● **Activity**
Word for word, print each line of the listing below; pictures stay out.

● **Data shown**
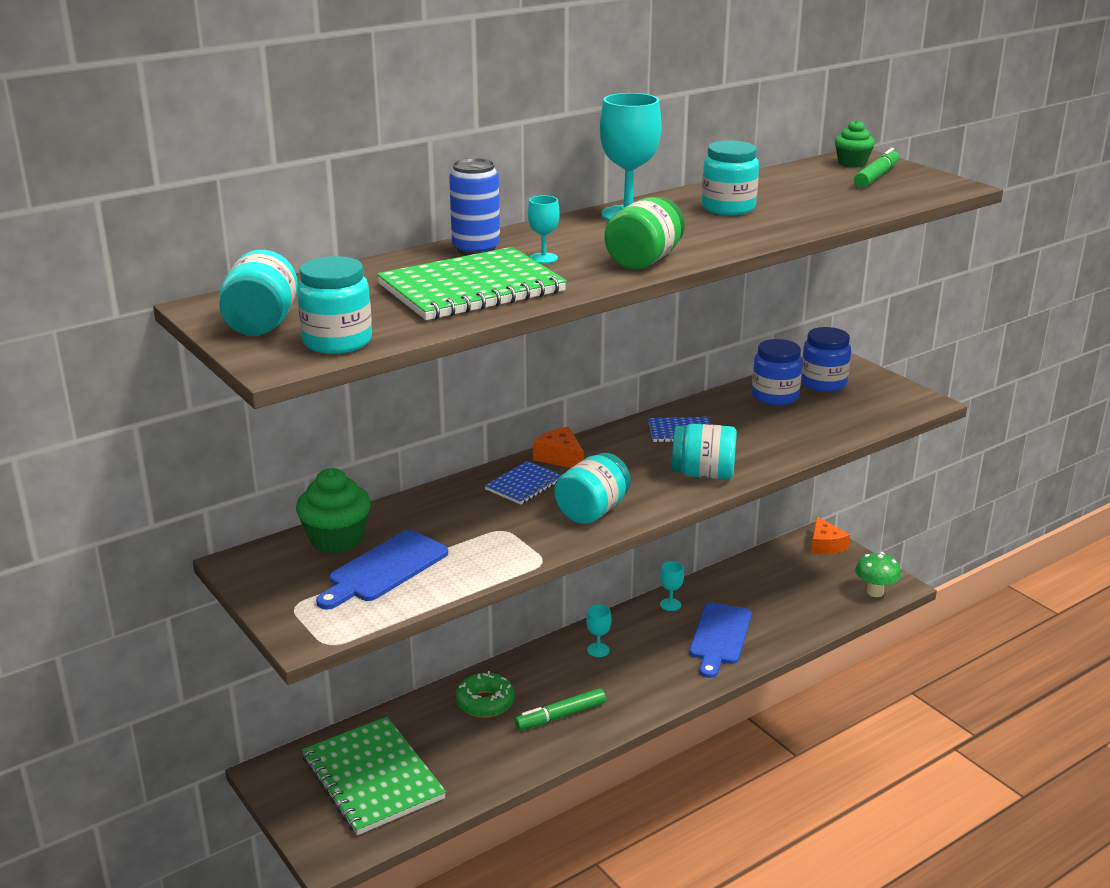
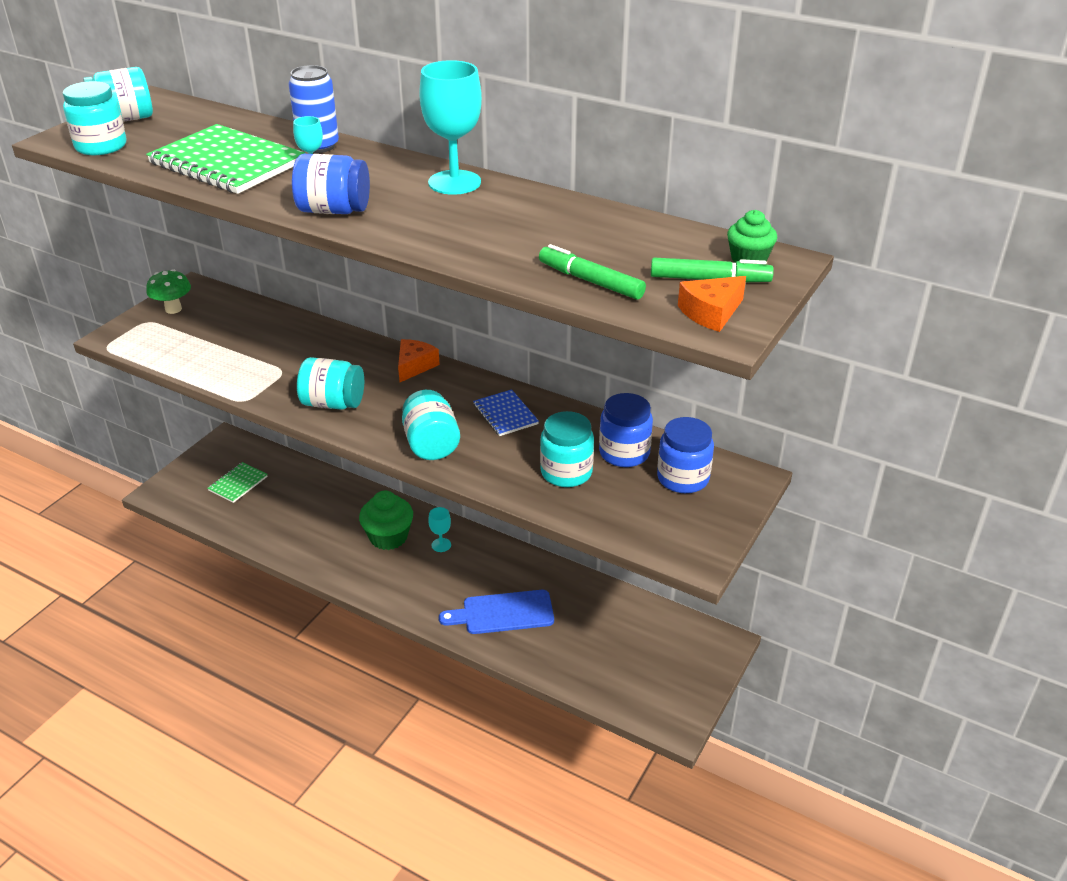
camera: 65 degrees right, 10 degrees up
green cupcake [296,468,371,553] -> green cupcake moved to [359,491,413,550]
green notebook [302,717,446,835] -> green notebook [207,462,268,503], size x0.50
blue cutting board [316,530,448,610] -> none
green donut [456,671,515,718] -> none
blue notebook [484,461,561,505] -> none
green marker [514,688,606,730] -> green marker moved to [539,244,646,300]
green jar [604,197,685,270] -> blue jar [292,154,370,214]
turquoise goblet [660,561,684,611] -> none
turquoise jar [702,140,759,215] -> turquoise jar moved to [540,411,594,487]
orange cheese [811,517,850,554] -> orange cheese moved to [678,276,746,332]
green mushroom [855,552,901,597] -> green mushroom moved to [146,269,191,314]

● **Response**
camera: 65 degrees right, 10 degrees up
green cupcake [296,468,371,553] -> green cupcake moved to [359,491,413,550]
green notebook [302,717,446,835] -> green notebook [207,462,268,503], size x0.50
blue cutting board [316,530,448,610] -> none
green donut [456,671,515,718] -> none
blue notebook [484,461,561,505] -> none
green marker [514,688,606,730] -> green marker moved to [539,244,646,300]
green jar [604,197,685,270] -> blue jar [292,154,370,214]
turquoise goblet [660,561,684,611] -> none
turquoise jar [702,140,759,215] -> turquoise jar moved to [540,411,594,487]
orange cheese [811,517,850,554] -> orange cheese moved to [678,276,746,332]
green mushroom [855,552,901,597] -> green mushroom moved to [146,269,191,314]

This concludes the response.